▶ **Task details**:
Would you give the listing again exactly as written, minus its pictures?

▶ **Source material**:
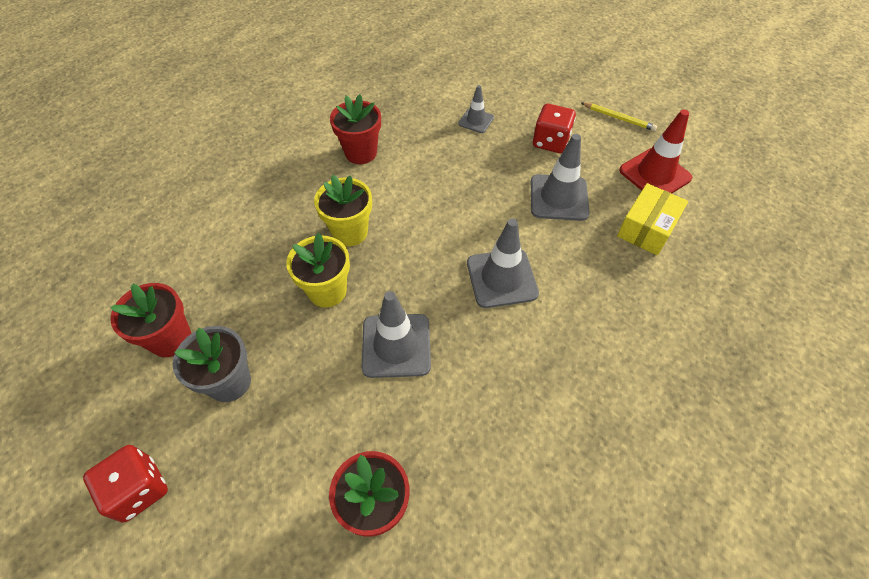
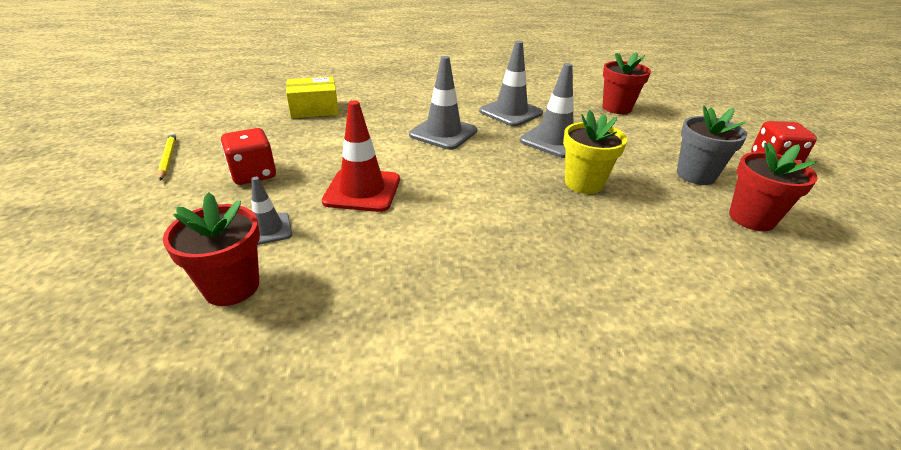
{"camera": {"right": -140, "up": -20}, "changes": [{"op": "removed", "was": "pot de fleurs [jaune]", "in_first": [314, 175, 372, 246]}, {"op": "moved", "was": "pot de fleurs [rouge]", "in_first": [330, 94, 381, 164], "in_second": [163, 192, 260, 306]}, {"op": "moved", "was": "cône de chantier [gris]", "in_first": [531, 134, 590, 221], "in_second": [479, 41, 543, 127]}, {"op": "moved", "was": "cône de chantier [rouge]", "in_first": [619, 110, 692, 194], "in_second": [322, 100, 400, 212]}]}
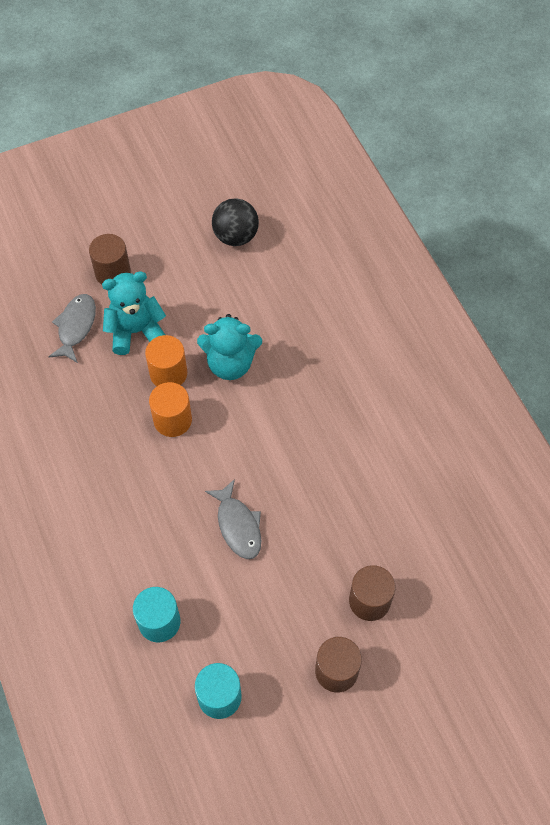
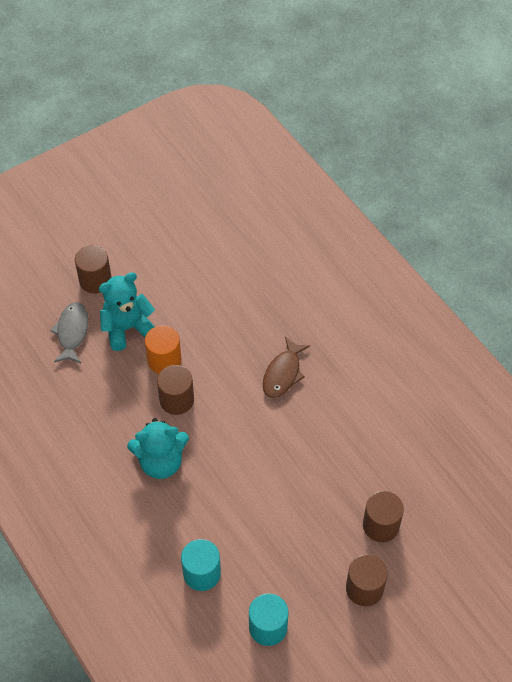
{"camera": {"right": -10, "up": -5}, "changes": [{"op": "recoloured", "was": "cylindre [orange]", "now": "cylindre [marron]", "in_first": [149, 382, 192, 437], "in_second": [157, 365, 194, 415]}, {"op": "moved", "was": "ours en peluche [turquoise]", "in_first": [197, 314, 262, 380], "in_second": [127, 418, 189, 479]}, {"op": "removed", "was": "poisson [gris]", "in_first": [205, 479, 261, 559]}, {"op": "removed", "was": "balle [noir]", "in_first": [212, 198, 259, 246]}, {"op": "added", "now": "poisson [marron]", "in_second": [263, 337, 310, 398]}]}
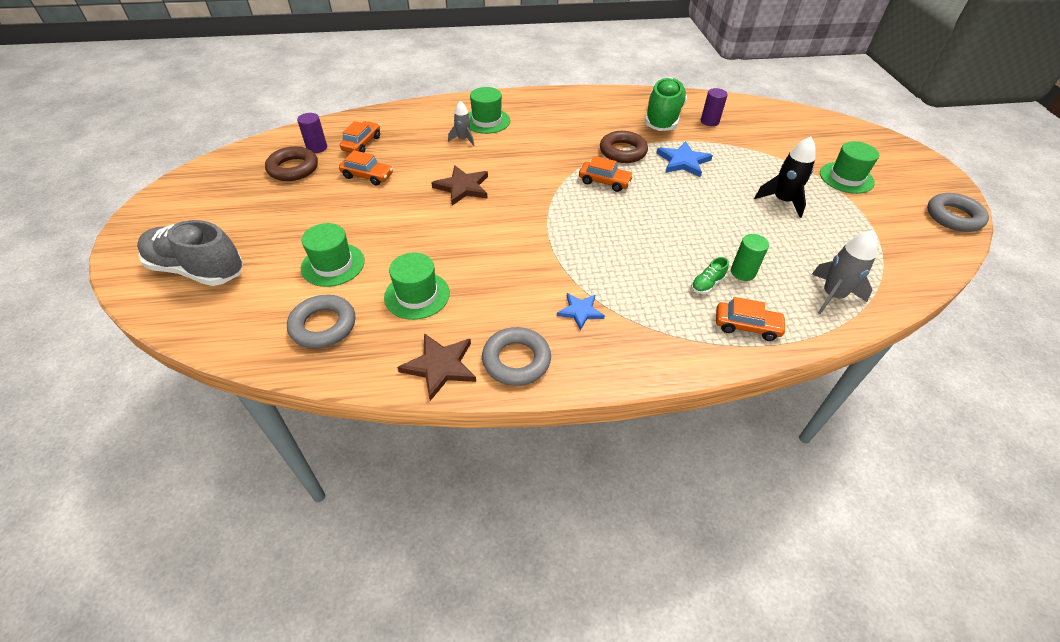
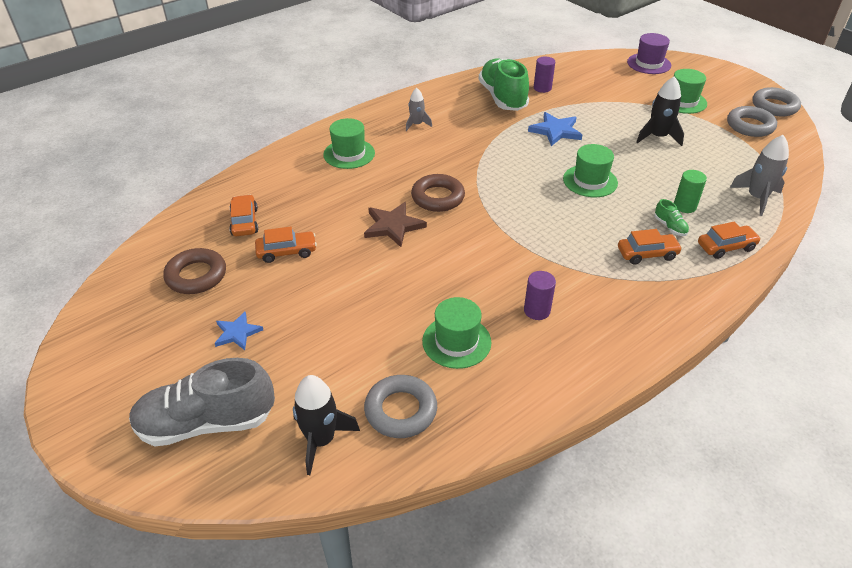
{"camera": {"right": -30, "up": -5}, "changes": [{"op": "moved", "was": "cylindre [violet]", "in_first": [297, 113, 327, 153], "in_second": [524, 271, 556, 320]}, {"op": "moved", "was": "chapeau [vert]", "in_first": [301, 223, 365, 287], "in_second": [563, 144, 618, 197]}, {"op": "removed", "was": "étoile [marron]", "in_first": [397, 333, 476, 401]}, {"op": "moved", "was": "fusée [gris]", "in_first": [448, 101, 474, 146], "in_second": [406, 88, 432, 131]}, {"op": "moved", "was": "anneau [gris]", "in_first": [482, 327, 551, 386], "in_second": [727, 106, 777, 137]}, {"op": "moved", "was": "étoile [bleu]", "in_first": [557, 293, 605, 331], "in_second": [215, 312, 263, 350]}, {"op": "moved", "was": "voiture [orange]", "in_first": [579, 156, 634, 192], "in_second": [618, 229, 682, 265]}, {"op": "moved", "was": "anneau [marron]", "in_first": [600, 131, 648, 163], "in_second": [411, 174, 465, 212]}, {"op": "turned", "was": "chaussure [vert]", "in_first": [691, 257, 729, 294], "in_second": [654, 199, 689, 236], "clockwise": -45}, {"op": "added", "now": "fusée [noir]", "in_second": [293, 375, 360, 475]}, {"op": "added", "now": "chapeau [violet]", "in_second": [627, 33, 671, 74]}]}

▶ **Solution below**:
{"camera": {"right": -140, "up": -20}, "changes": [{"op": "removed", "was": "pot de fleurs [jaune]", "in_first": [314, 175, 372, 246]}, {"op": "moved", "was": "pot de fleurs [rouge]", "in_first": [330, 94, 381, 164], "in_second": [163, 192, 260, 306]}, {"op": "moved", "was": "cône de chantier [gris]", "in_first": [531, 134, 590, 221], "in_second": [479, 41, 543, 127]}, {"op": "moved", "was": "cône de chantier [rouge]", "in_first": [619, 110, 692, 194], "in_second": [322, 100, 400, 212]}]}
{"camera": {"right": -10, "up": -5}, "changes": [{"op": "recoloured", "was": "cylindre [orange]", "now": "cylindre [marron]", "in_first": [149, 382, 192, 437], "in_second": [157, 365, 194, 415]}, {"op": "moved", "was": "ours en peluche [turquoise]", "in_first": [197, 314, 262, 380], "in_second": [127, 418, 189, 479]}, {"op": "removed", "was": "poisson [gris]", "in_first": [205, 479, 261, 559]}, {"op": "removed", "was": "balle [noir]", "in_first": [212, 198, 259, 246]}, {"op": "added", "now": "poisson [marron]", "in_second": [263, 337, 310, 398]}]}
{"camera": {"right": -30, "up": -5}, "changes": [{"op": "moved", "was": "cylindre [violet]", "in_first": [297, 113, 327, 153], "in_second": [524, 271, 556, 320]}, {"op": "moved", "was": "chapeau [vert]", "in_first": [301, 223, 365, 287], "in_second": [563, 144, 618, 197]}, {"op": "removed", "was": "étoile [marron]", "in_first": [397, 333, 476, 401]}, {"op": "moved", "was": "fusée [gris]", "in_first": [448, 101, 474, 146], "in_second": [406, 88, 432, 131]}, {"op": "moved", "was": "anneau [gris]", "in_first": [482, 327, 551, 386], "in_second": [727, 106, 777, 137]}, {"op": "moved", "was": "étoile [bleu]", "in_first": [557, 293, 605, 331], "in_second": [215, 312, 263, 350]}, {"op": "moved", "was": "voiture [orange]", "in_first": [579, 156, 634, 192], "in_second": [618, 229, 682, 265]}, {"op": "moved", "was": "anneau [marron]", "in_first": [600, 131, 648, 163], "in_second": [411, 174, 465, 212]}, {"op": "turned", "was": "chaussure [vert]", "in_first": [691, 257, 729, 294], "in_second": [654, 199, 689, 236], "clockwise": -45}, {"op": "added", "now": "fusée [noir]", "in_second": [293, 375, 360, 475]}, {"op": "added", "now": "chapeau [violet]", "in_second": [627, 33, 671, 74]}]}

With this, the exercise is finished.